-- THE DATA --

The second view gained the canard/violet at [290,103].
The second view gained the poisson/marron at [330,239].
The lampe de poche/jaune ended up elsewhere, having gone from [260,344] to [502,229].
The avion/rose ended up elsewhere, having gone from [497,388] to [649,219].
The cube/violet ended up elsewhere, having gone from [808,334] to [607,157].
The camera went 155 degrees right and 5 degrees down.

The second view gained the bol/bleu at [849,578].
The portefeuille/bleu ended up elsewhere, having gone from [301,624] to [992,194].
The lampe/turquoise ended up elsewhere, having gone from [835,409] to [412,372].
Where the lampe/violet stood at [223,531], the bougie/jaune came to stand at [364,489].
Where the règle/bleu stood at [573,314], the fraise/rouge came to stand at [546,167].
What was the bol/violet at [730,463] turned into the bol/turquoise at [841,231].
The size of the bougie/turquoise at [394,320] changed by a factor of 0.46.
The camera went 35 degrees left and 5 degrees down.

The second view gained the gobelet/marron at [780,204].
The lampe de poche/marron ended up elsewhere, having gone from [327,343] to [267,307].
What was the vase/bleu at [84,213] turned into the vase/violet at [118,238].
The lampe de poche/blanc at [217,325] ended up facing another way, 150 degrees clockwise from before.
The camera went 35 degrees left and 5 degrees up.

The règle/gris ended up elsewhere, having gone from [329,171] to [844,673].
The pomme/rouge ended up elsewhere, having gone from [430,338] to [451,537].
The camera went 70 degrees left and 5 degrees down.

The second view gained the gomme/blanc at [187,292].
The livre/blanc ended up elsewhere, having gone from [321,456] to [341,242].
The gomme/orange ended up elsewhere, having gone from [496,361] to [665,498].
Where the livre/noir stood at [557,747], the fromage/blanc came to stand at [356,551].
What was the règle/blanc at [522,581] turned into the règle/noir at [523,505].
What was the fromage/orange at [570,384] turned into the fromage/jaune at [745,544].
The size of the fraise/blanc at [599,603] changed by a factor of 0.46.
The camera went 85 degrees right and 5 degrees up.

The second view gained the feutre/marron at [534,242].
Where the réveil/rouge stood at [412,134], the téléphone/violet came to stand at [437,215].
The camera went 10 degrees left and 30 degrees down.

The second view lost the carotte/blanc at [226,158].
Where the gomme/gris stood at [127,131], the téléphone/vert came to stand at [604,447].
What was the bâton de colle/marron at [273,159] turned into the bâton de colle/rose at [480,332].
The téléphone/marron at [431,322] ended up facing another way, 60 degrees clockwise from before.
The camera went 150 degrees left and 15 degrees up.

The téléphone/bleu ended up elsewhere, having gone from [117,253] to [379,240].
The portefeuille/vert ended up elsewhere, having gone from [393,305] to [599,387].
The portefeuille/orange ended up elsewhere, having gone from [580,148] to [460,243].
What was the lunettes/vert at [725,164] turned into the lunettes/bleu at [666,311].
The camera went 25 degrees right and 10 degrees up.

-- WHAT IS BEING ASKED --
Take the lines above from the one containing "The second view gained the poisson/marron" to the one containing "The cube/violet ended" and retype them exactly, both ends included, with nothing added.

-- SOLUTION --
The second view gained the poisson/marron at [330,239].
The lampe de poche/jaune ended up elsewhere, having gone from [260,344] to [502,229].
The avion/rose ended up elsewhere, having gone from [497,388] to [649,219].
The cube/violet ended up elsewhere, having gone from [808,334] to [607,157].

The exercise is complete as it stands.